TASK INSTRUCTIONS: When you reach the line containing "The capsule (grey)" in the entries below, start writing out each line exactly, and stop after the line containing "The nut (black)".

(Entries taken from a collection)
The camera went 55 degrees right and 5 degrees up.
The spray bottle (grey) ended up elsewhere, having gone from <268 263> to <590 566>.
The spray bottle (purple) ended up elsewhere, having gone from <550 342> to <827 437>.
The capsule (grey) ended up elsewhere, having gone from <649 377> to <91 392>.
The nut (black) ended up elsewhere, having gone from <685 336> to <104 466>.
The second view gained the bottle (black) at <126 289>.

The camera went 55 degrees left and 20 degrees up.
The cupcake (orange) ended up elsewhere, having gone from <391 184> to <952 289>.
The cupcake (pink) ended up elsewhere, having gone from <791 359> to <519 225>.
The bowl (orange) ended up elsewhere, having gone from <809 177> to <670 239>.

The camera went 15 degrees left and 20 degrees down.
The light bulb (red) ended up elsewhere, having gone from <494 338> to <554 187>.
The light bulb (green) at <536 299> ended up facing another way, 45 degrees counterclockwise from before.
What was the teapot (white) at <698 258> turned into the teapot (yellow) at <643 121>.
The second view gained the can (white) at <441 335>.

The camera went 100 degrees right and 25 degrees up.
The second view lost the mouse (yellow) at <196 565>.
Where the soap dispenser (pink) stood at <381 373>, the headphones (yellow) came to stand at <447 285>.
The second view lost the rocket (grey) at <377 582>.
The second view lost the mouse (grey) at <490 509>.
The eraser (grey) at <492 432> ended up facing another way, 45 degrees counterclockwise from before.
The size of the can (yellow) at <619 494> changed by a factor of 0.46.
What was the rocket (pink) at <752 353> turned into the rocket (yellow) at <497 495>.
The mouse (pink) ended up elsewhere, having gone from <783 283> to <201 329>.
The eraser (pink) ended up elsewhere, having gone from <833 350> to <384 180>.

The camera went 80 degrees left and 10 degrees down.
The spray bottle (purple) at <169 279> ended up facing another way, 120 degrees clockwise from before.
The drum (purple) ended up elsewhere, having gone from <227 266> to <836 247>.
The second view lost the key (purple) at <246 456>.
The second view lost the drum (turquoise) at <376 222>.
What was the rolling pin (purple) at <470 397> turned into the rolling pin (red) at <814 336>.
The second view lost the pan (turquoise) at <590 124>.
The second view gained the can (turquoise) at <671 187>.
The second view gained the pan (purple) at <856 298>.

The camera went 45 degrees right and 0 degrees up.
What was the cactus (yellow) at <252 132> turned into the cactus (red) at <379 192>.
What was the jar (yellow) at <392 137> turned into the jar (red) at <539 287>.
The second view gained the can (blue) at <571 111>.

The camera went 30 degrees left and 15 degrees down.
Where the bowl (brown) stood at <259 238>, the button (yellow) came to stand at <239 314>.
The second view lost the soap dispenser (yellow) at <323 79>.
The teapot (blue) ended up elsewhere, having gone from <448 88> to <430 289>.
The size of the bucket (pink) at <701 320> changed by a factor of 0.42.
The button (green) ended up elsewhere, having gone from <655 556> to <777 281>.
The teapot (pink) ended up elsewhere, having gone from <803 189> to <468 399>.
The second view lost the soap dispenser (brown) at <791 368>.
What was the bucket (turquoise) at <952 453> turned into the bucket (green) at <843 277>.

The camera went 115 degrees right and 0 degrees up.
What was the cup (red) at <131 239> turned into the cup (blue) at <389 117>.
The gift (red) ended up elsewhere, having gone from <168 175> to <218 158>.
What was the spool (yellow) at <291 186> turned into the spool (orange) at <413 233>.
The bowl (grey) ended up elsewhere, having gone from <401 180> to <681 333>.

COMPLETED TASK:
The capsule (grey) ended up elsewhere, having gone from <649 377> to <91 392>.
The nut (black) ended up elsewhere, having gone from <685 336> to <104 466>.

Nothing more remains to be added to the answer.